**What the task asks**. Copy out, from the data below, each line in which the word "green" occurs.

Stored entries

○ ○ ○ ○

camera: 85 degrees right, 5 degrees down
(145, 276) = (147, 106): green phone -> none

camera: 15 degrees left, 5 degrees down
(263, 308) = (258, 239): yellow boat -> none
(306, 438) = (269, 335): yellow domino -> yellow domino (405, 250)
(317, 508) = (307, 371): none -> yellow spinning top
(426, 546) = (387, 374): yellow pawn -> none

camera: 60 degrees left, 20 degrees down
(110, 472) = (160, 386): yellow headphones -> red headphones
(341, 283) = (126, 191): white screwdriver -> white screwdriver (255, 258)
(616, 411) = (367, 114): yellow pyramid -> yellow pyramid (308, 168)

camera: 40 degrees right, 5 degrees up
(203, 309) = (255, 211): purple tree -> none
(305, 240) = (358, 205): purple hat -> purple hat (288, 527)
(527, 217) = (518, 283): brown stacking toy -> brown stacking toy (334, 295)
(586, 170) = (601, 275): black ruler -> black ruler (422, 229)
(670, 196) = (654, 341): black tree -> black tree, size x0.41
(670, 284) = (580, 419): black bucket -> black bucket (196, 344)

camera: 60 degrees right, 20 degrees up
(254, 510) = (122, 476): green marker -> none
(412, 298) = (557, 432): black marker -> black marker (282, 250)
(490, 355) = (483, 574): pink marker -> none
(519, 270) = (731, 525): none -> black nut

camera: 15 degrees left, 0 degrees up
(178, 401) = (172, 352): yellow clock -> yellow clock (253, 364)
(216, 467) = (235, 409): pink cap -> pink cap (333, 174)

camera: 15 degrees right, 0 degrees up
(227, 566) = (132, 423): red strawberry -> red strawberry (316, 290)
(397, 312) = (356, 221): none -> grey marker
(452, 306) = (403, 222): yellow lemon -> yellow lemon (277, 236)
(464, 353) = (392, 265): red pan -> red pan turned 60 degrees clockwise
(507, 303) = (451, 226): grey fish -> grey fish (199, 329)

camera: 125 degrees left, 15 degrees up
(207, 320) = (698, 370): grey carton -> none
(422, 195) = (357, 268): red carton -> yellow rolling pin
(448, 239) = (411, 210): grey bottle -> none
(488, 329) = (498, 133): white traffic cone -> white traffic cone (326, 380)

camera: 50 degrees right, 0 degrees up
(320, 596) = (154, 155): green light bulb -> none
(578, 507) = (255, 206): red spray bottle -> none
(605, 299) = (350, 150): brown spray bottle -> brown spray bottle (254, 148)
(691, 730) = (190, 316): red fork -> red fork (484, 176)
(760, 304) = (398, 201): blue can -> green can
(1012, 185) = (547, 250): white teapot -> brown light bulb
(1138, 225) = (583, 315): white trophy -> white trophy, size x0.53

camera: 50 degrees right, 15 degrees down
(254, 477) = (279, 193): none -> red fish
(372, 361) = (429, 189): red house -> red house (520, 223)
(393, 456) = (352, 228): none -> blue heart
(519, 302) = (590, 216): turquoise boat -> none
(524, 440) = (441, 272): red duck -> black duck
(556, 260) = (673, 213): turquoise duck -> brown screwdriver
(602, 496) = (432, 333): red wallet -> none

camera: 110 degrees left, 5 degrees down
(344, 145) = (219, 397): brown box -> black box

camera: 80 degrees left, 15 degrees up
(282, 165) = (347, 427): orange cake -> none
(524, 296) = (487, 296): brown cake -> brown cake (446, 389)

○ ○ ○ ○

**Answer box**.
(145, 276) = (147, 106): green phone -> none
(254, 510) = (122, 476): green marker -> none
(320, 596) = (154, 155): green light bulb -> none
(760, 304) = (398, 201): blue can -> green can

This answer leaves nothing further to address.